┌──
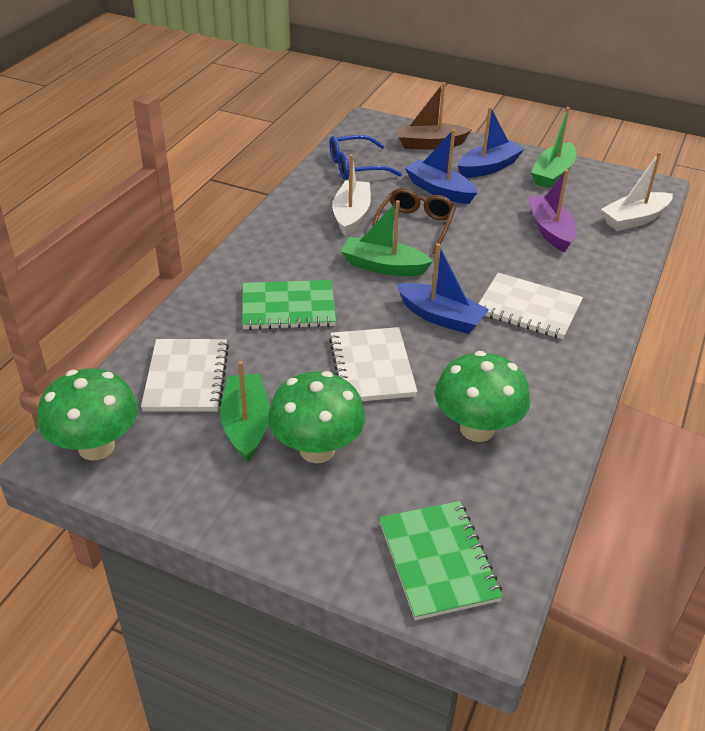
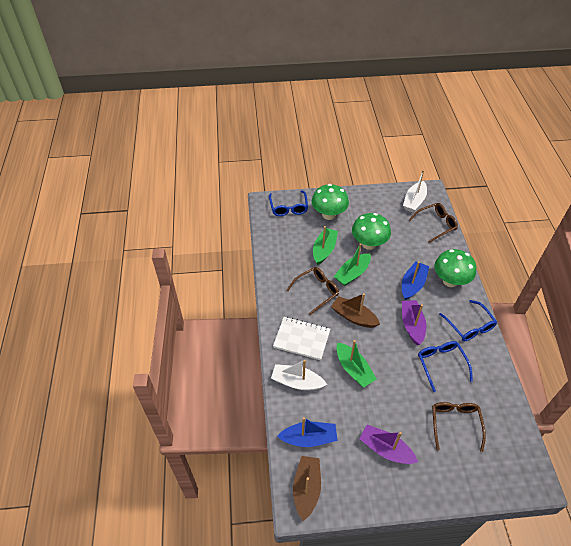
blue boat: 3 -> 2
blue glasses: 1 -> 3
brown boat: 1 -> 2
brown glasses: 1 -> 3
green notebook: 2 -> 0
purple boat: 1 -> 2
white notebook: 3 -> 1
└──
- What this task involves -
Reproduce each entry verbatim, excluding any embedded images.

- Response to the exercise -
blue boat: 3 -> 2
blue glasses: 1 -> 3
brown boat: 1 -> 2
brown glasses: 1 -> 3
green notebook: 2 -> 0
purple boat: 1 -> 2
white notebook: 3 -> 1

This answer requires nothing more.